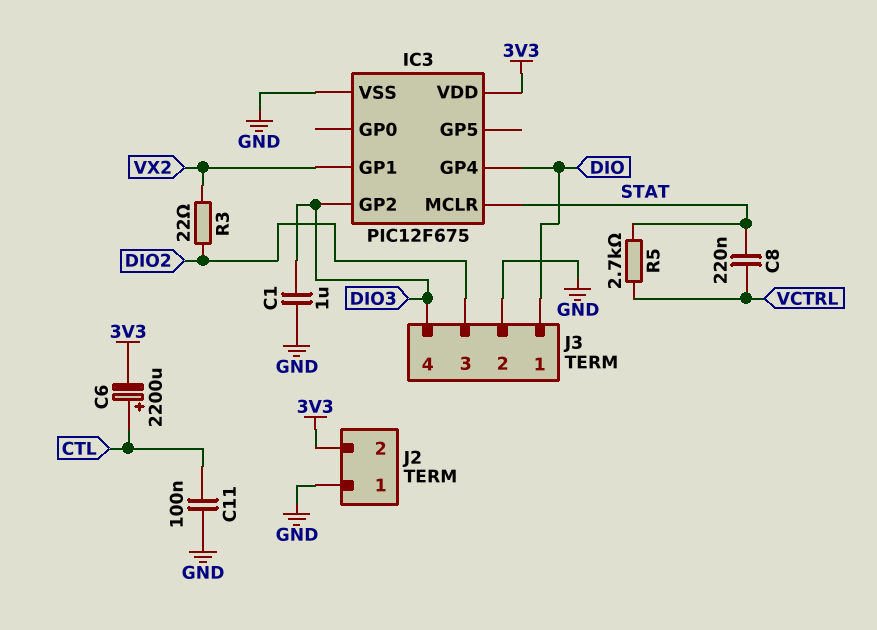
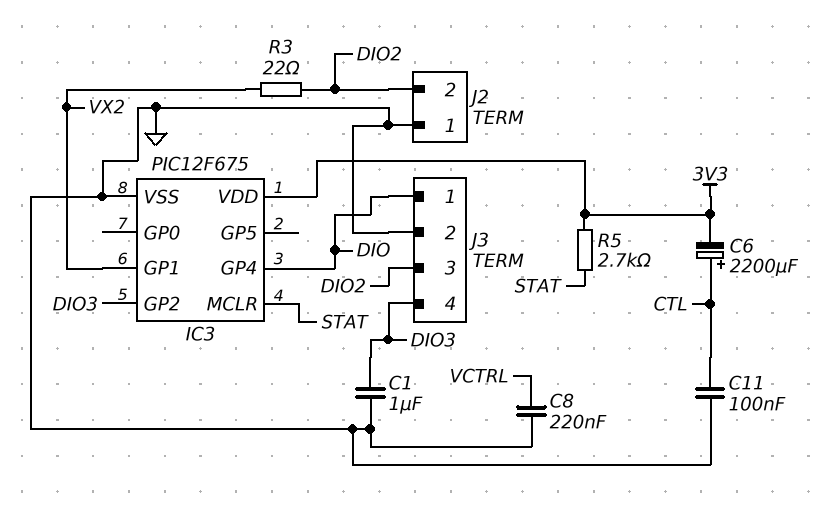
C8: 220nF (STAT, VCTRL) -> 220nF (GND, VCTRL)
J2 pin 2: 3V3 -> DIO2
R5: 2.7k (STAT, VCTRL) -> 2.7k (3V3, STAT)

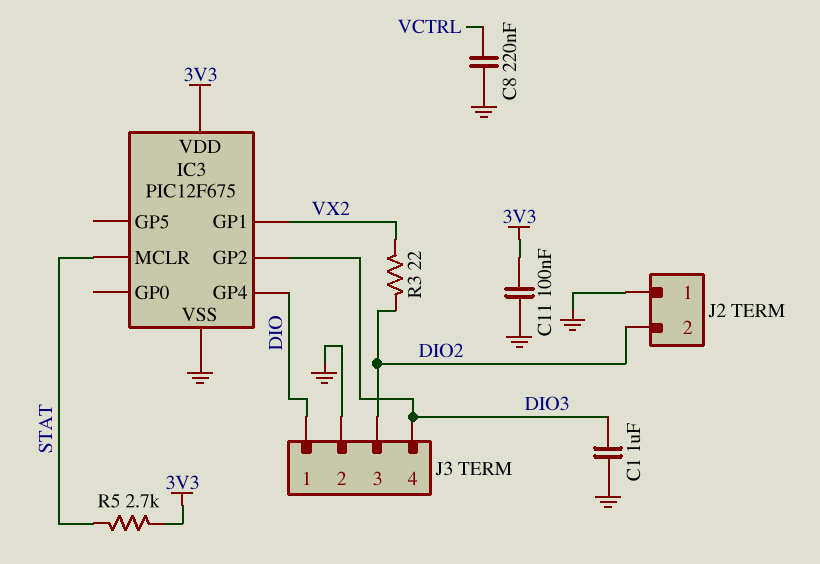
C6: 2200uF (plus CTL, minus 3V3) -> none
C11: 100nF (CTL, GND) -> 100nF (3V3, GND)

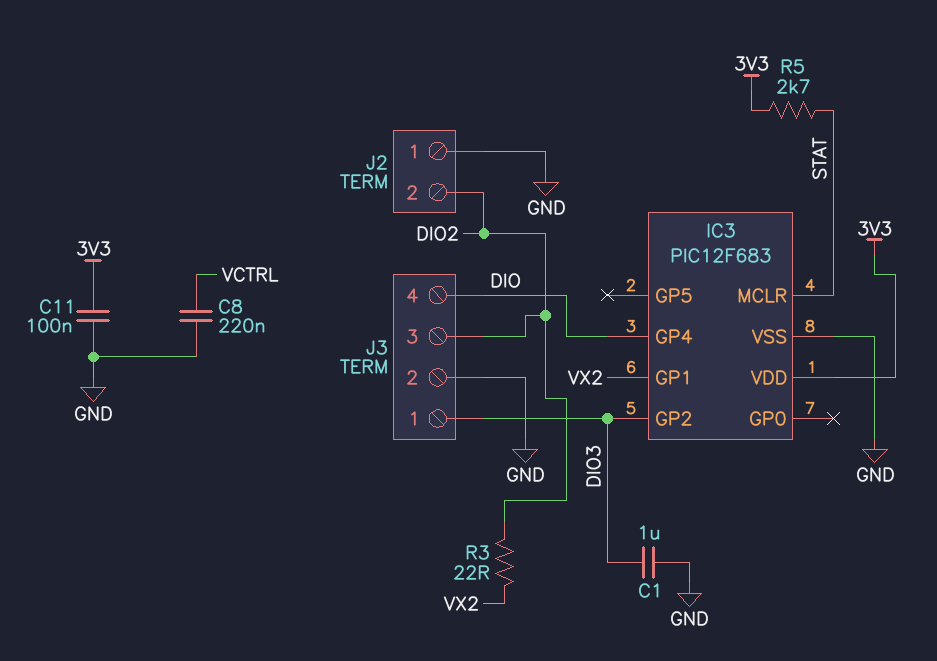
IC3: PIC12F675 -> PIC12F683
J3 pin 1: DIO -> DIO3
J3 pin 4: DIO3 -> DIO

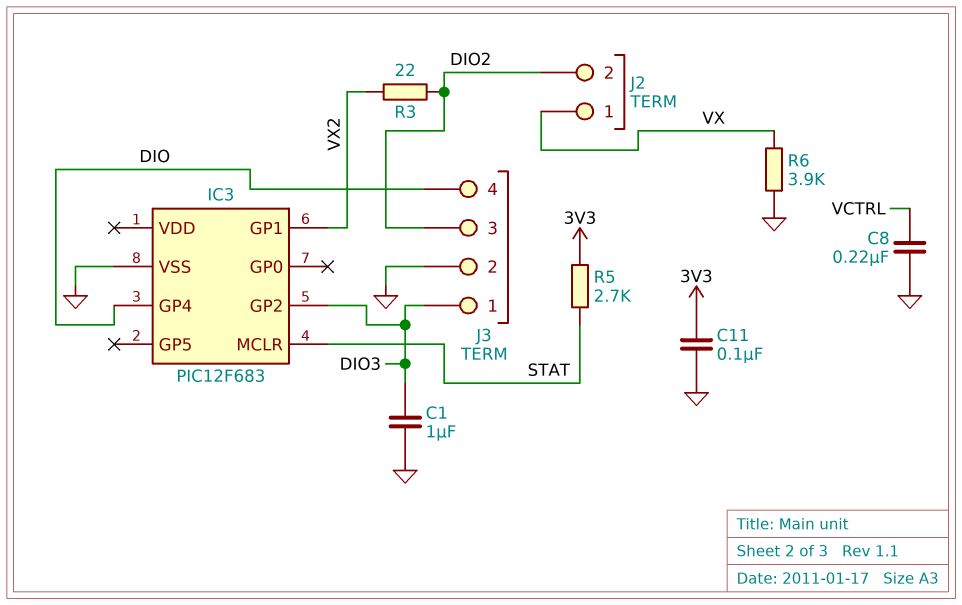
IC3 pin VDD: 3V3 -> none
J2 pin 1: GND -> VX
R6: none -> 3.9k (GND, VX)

+ + + +

Description of the task: The line with "IC3 pin VDD: 3V3 -> none" through the last line of the data: write these out exactly, and no others.

Answer:
IC3 pin VDD: 3V3 -> none
J2 pin 1: GND -> VX
R6: none -> 3.9k (GND, VX)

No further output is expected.